> [Assignment]
In the material below, find all lines with the string "size" and copy them.

> [Dataset entries]
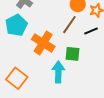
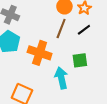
green square: (73, 54) -> (80, 60), moved

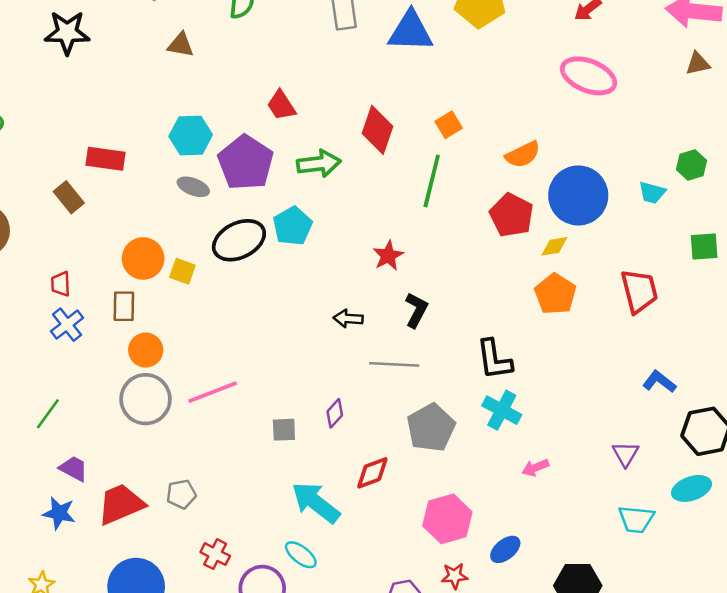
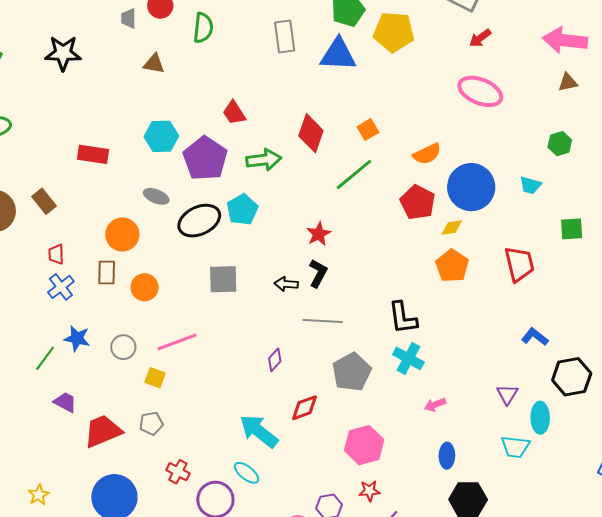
green hexagon: (691, 165) -> (560, 144), moved
green line: (432, 181) -> (354, 174), turned 36
gray ellipse: (193, 187) -> (156, 196), moved
brown rectangle: (69, 197) -> (44, 201), moved
yellow square: (182, 271) -> (155, 378), moved
black L-shape: (416, 310) -> (318, 273), moved
orange circle: (146, 350) -> (145, 287), moved
gray circle: (146, 399) -> (123, 347), size x0.6
gray square: (284, 430) -> (223, 279), moved, size x1.5
cyan ellipse: (692, 488) -> (540, 418), moved, turned -72
blue star: (59, 513) -> (77, 338), moved
blue ellipse: (505, 549) -> (447, 456), moved, turned -50

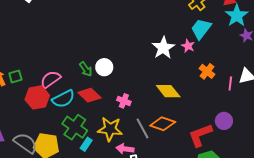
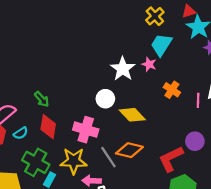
white circle: (104, 67) -> (105, 99), moved
red diamond: (89, 95) -> (48, 127), turned 60
cyan semicircle: (63, 99) -> (21, 133), size x0.6
pink cross: (124, 101) -> (86, 130), size x1.6

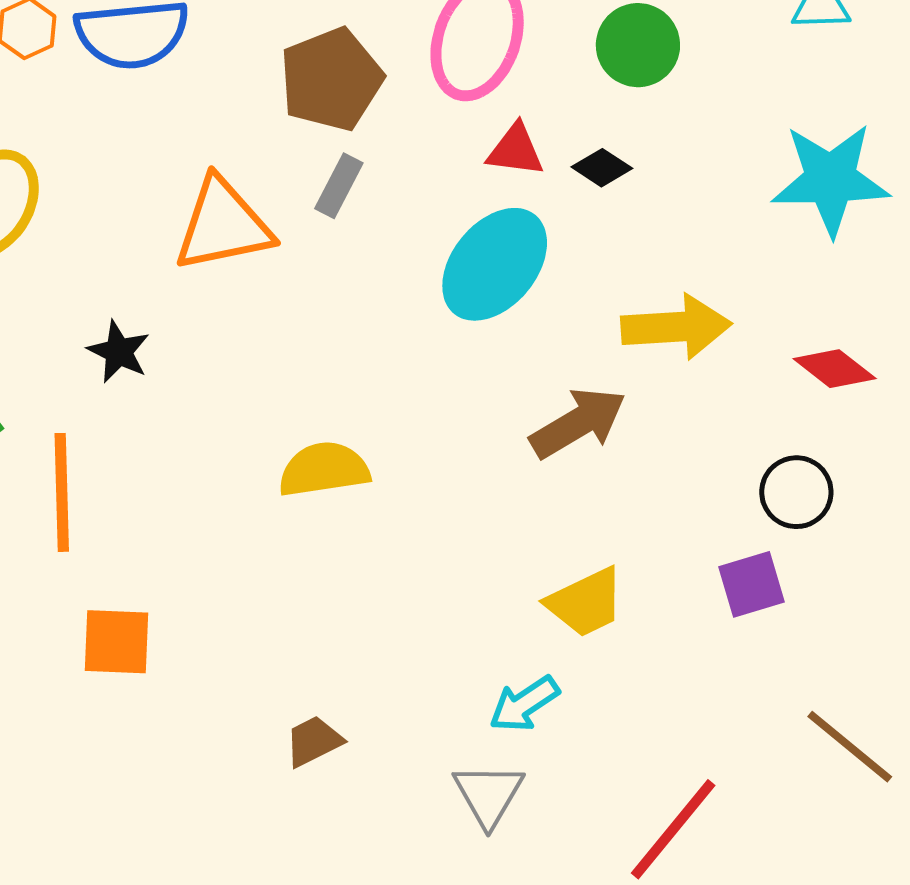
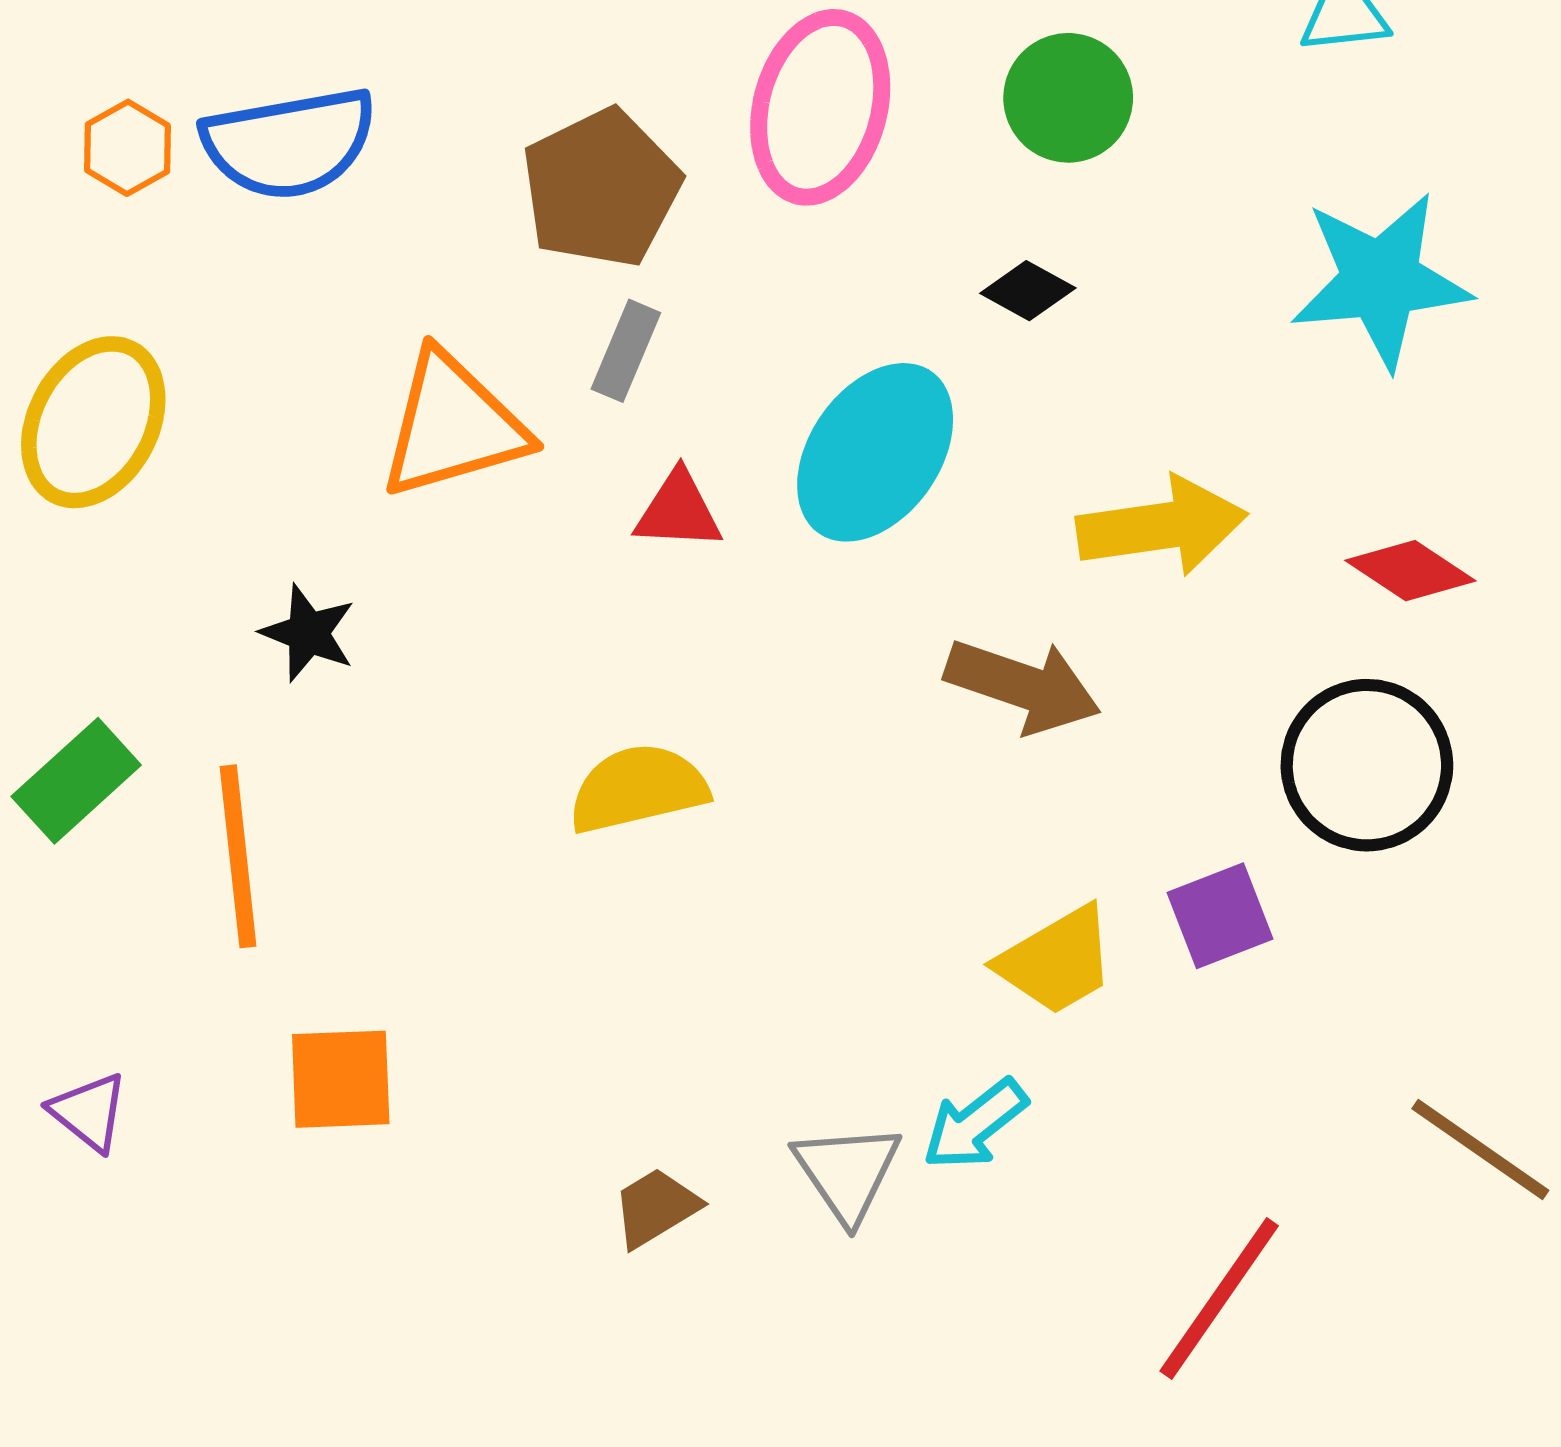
red triangle: (515, 150) -> (678, 511), moved
brown arrow: (578, 423) -> (1023, 686), turned 54
black circle: (796, 492) -> (1367, 765), size x1.5
purple square: (751, 584) -> (1220, 916), moved
gray triangle: (488, 795) -> (847, 1172), moved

> [Task output]
gray circle: (146, 399) -> (123, 347), size x0.6
gray square: (284, 430) -> (223, 279), moved, size x1.5
cyan semicircle: (63, 99) -> (21, 133), size x0.6
pink cross: (124, 101) -> (86, 130), size x1.6
black circle: (796, 492) -> (1367, 765), size x1.5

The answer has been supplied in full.